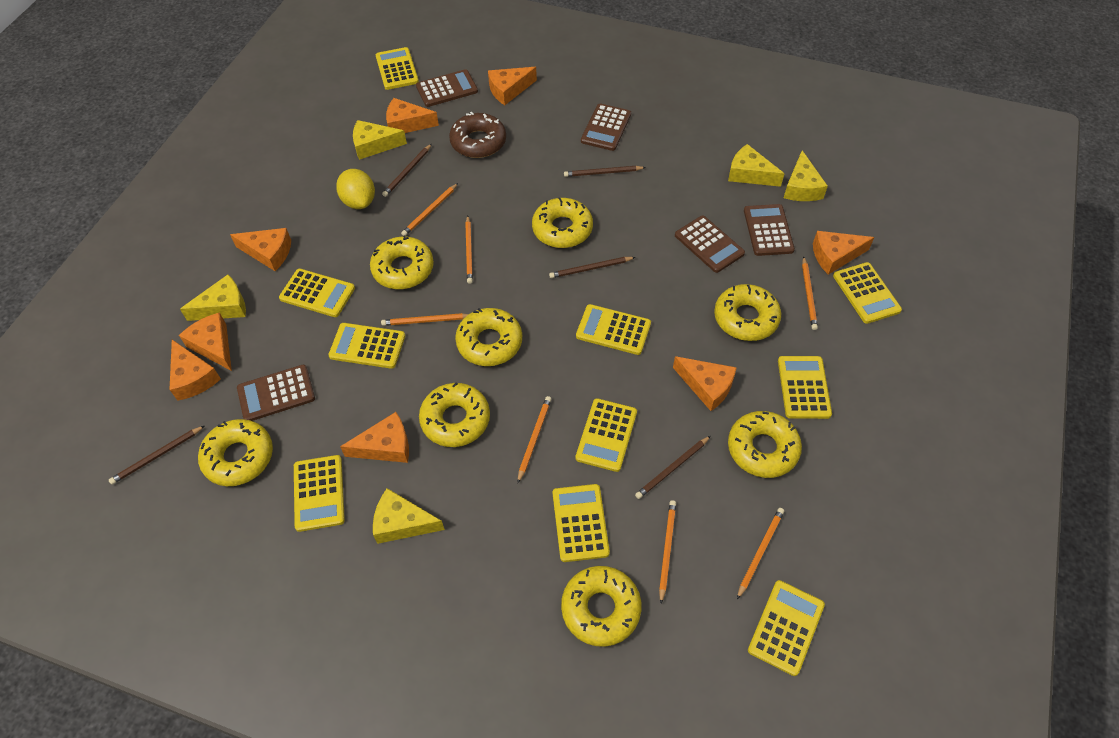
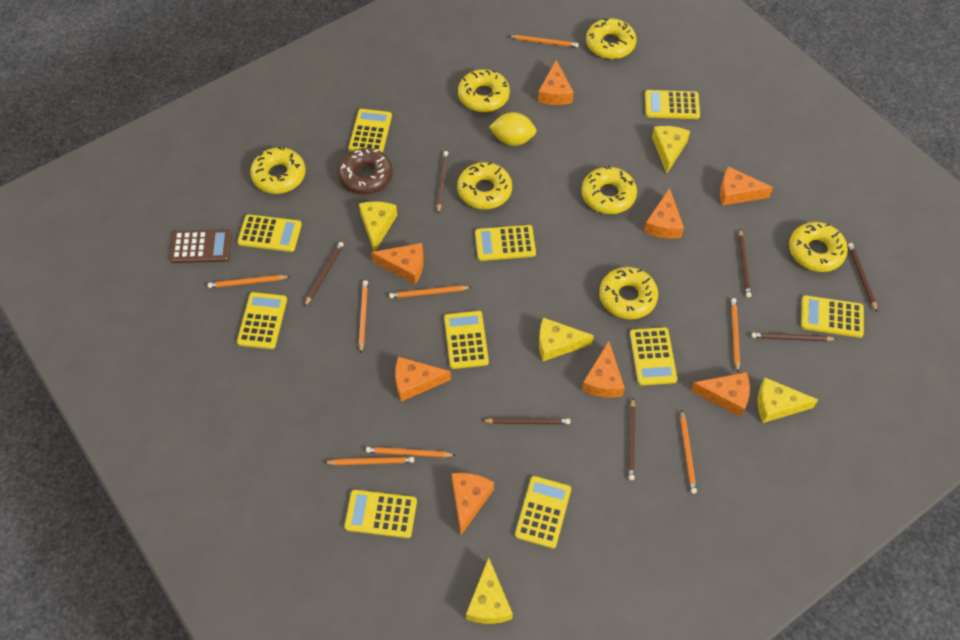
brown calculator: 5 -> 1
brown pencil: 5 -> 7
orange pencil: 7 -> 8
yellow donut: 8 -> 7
□ □ □ □ □ □ □
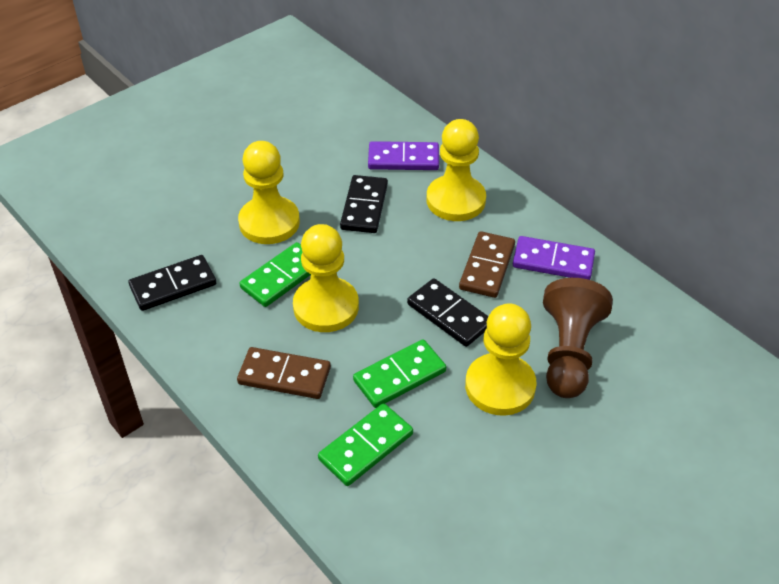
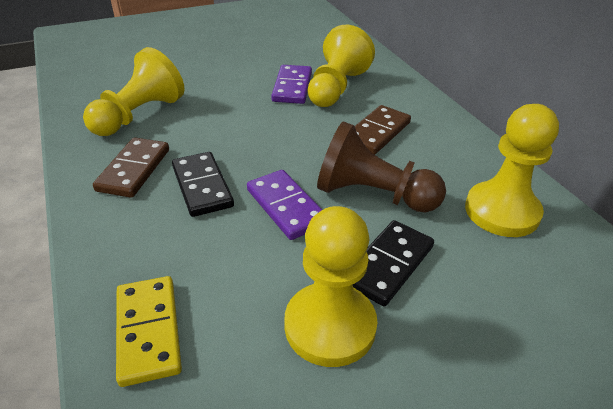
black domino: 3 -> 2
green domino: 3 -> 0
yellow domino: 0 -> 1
□ □ □ □ □ □ □
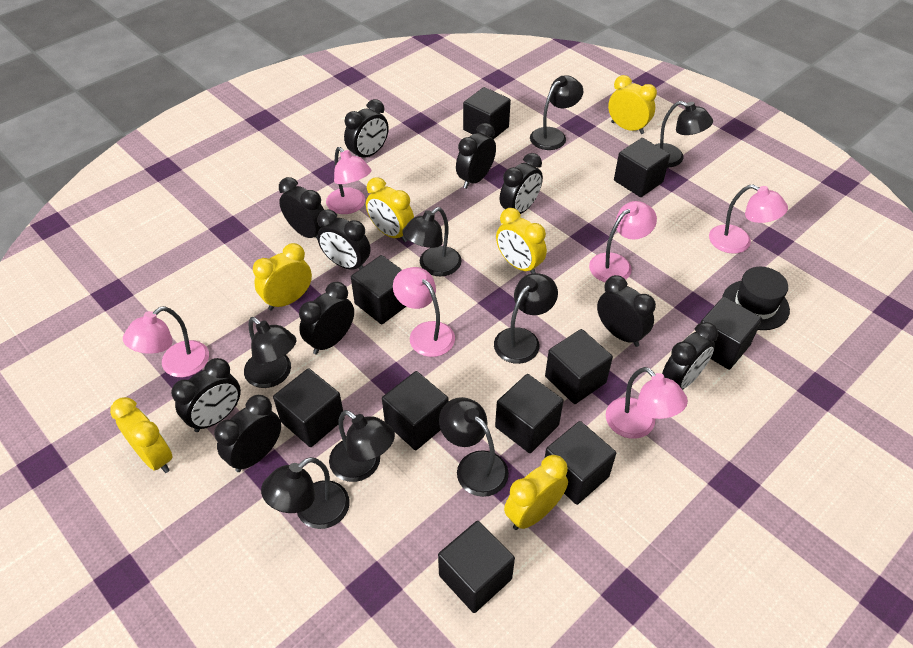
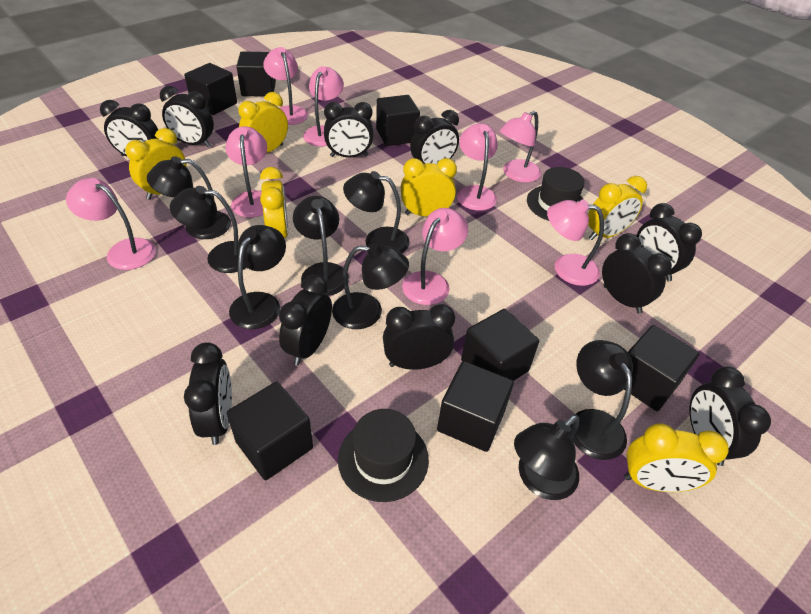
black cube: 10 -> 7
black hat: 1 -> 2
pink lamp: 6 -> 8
□ □ □ □ □ □ □
Copy every line of the entries above in which "domino" occurs.

__Result of the task__.
black domino: 3 -> 2
green domino: 3 -> 0
yellow domino: 0 -> 1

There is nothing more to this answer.